──────── Data records

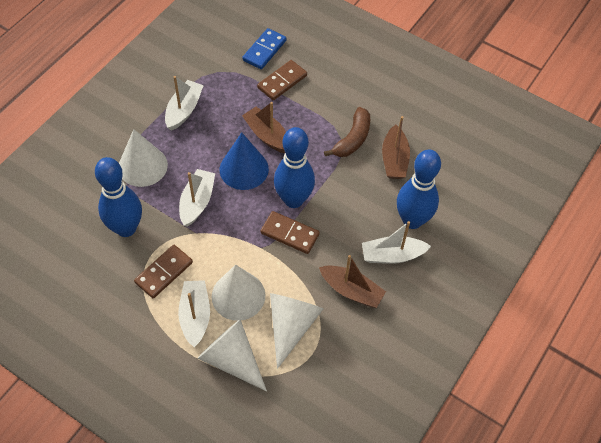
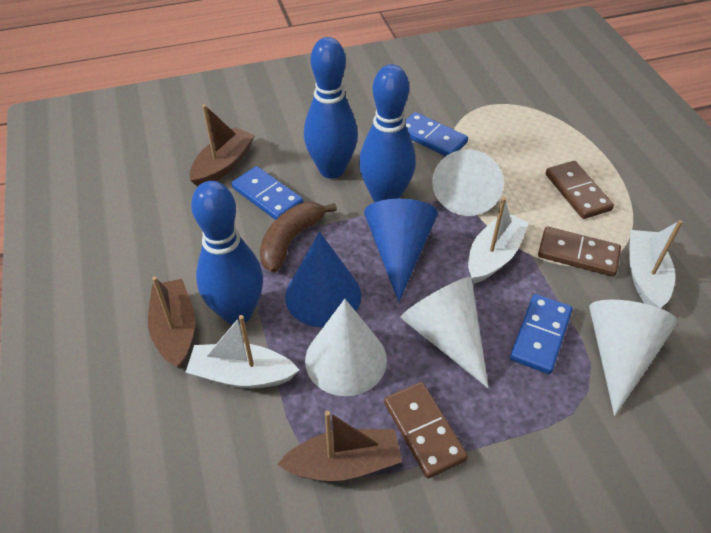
blue cone: 1 -> 2
blue domino: 1 -> 3
white boat: 4 -> 3

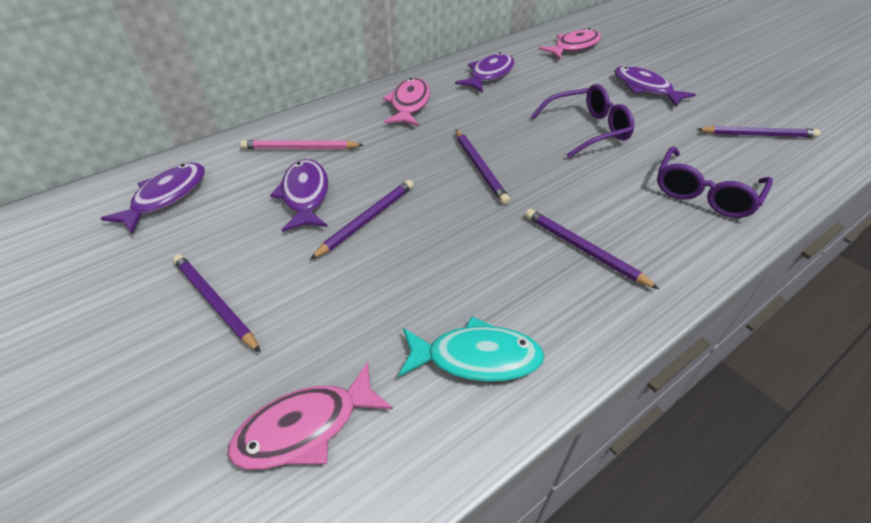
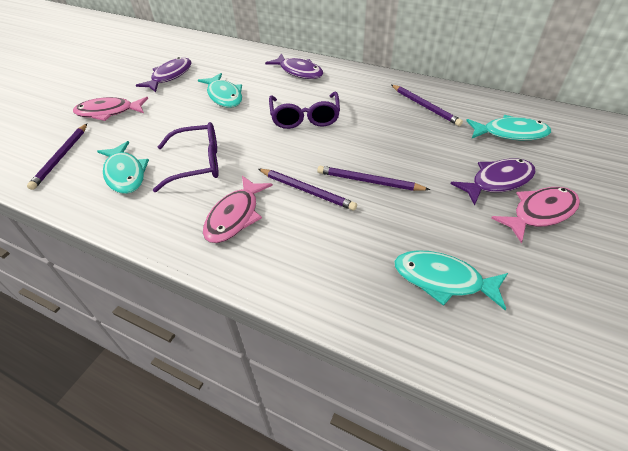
pink pencil: 1 -> 0
purple fish: 4 -> 3
purple pencil: 5 -> 4
turquoise fish: 1 -> 4

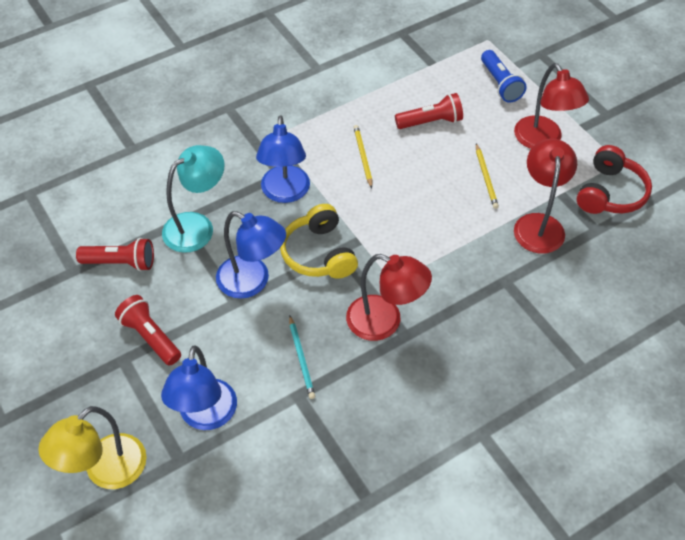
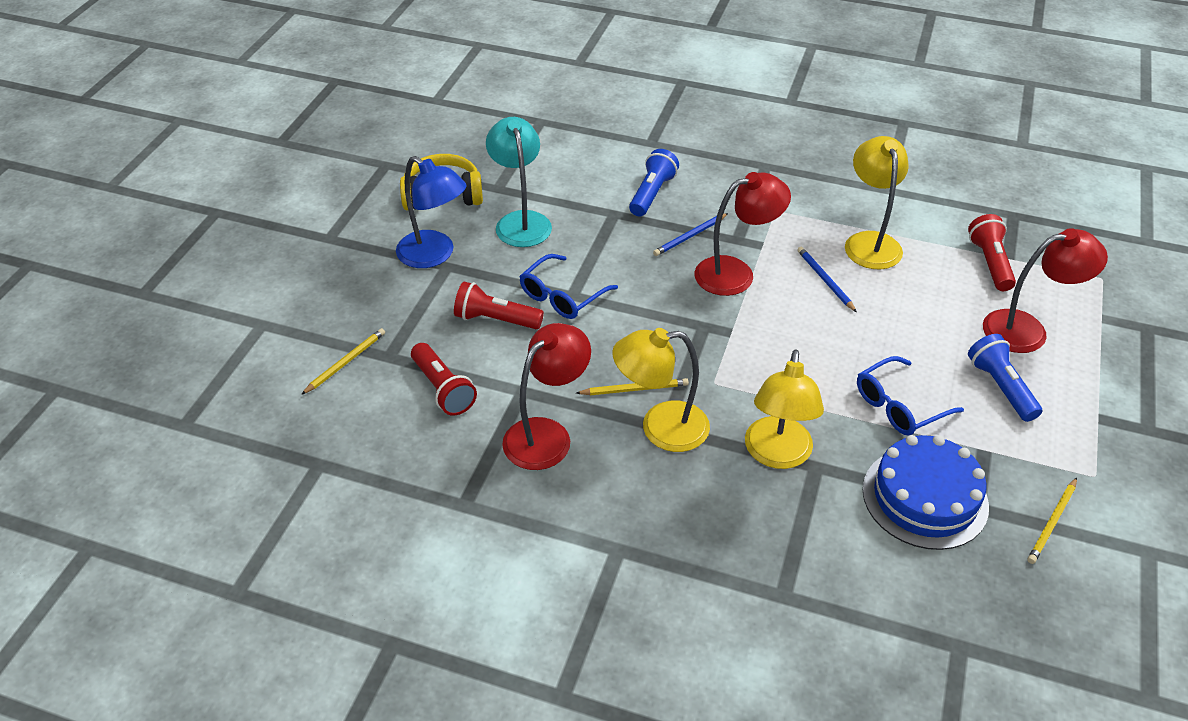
blue cake: 0 -> 1
blue flashlight: 1 -> 2
blue glasses: 0 -> 2
blue lamp: 3 -> 1
blue pencil: 0 -> 2
red headphones: 1 -> 0
turquoise pencil: 1 -> 0
yellow lamp: 1 -> 3
yellow pencil: 2 -> 3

────────────────

Above are the records; transcribe them exactly without the pictures.

blue cone: 1 -> 2
blue domino: 1 -> 3
white boat: 4 -> 3

pink pencil: 1 -> 0
purple fish: 4 -> 3
purple pencil: 5 -> 4
turquoise fish: 1 -> 4

blue cake: 0 -> 1
blue flashlight: 1 -> 2
blue glasses: 0 -> 2
blue lamp: 3 -> 1
blue pencil: 0 -> 2
red headphones: 1 -> 0
turquoise pencil: 1 -> 0
yellow lamp: 1 -> 3
yellow pencil: 2 -> 3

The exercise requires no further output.